* **DIRECTIONS**
Your answer should be the line containing "replace: BlueCube 441 376 to RedHat 314 697" and each line after it through the end of the data below, repeated exactly.

* **SUPPLIED MATERIAL**

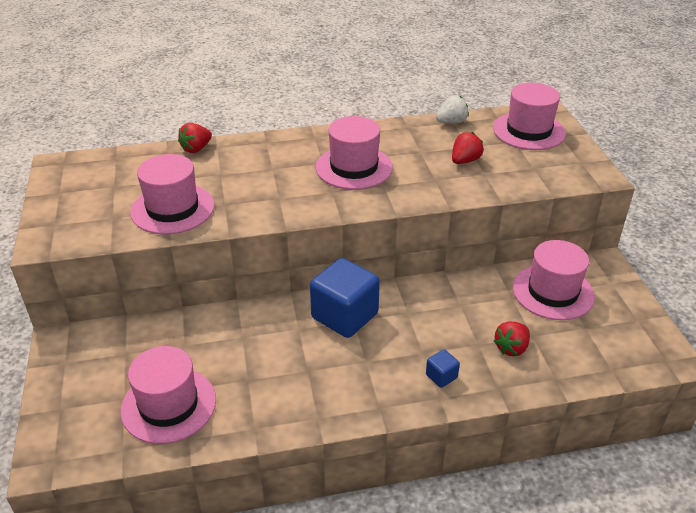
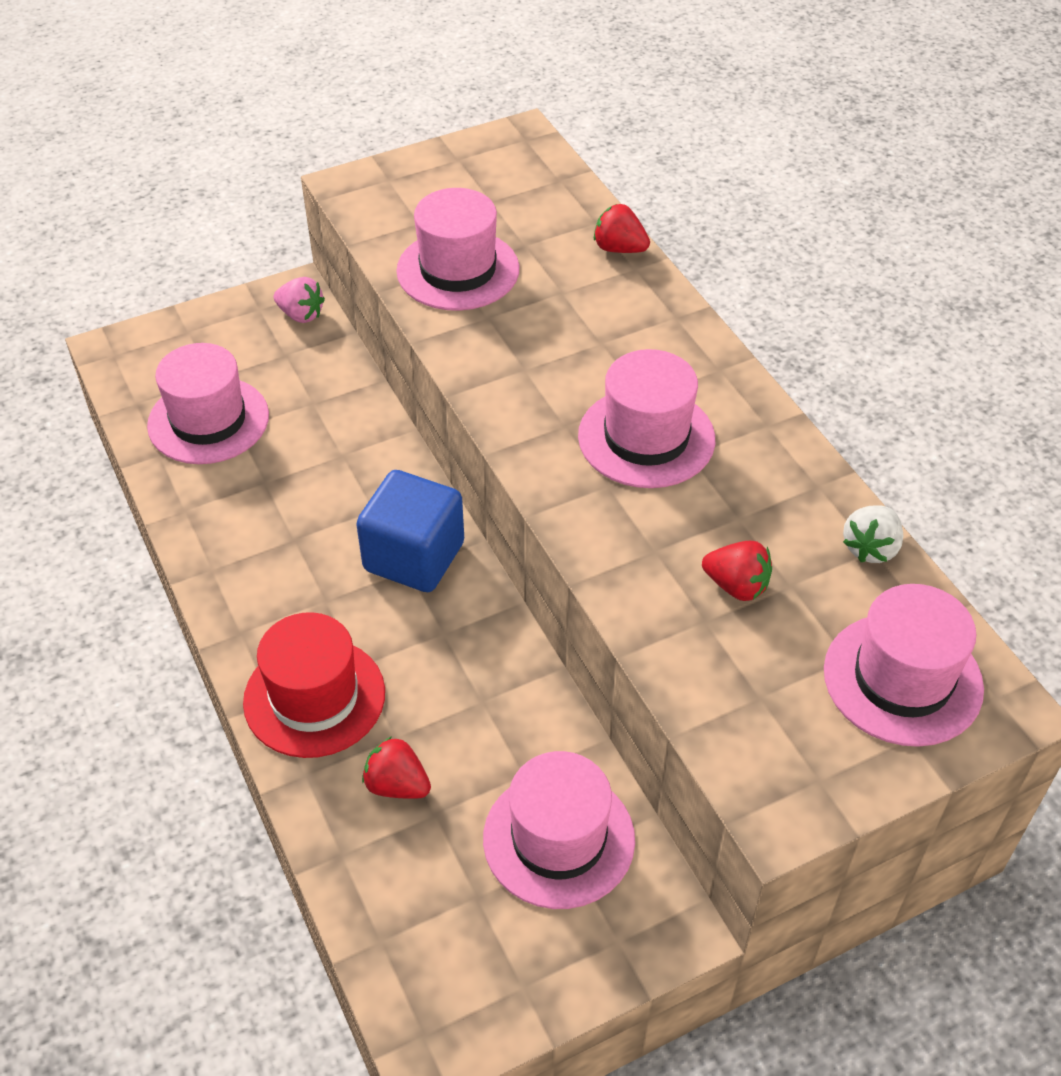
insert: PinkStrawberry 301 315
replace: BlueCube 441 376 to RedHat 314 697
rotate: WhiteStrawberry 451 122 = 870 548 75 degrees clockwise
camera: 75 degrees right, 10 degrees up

* **WRITTEN ANSWER**
replace: BlueCube 441 376 to RedHat 314 697
rotate: WhiteStrawberry 451 122 = 870 548 75 degrees clockwise
camera: 75 degrees right, 10 degrees up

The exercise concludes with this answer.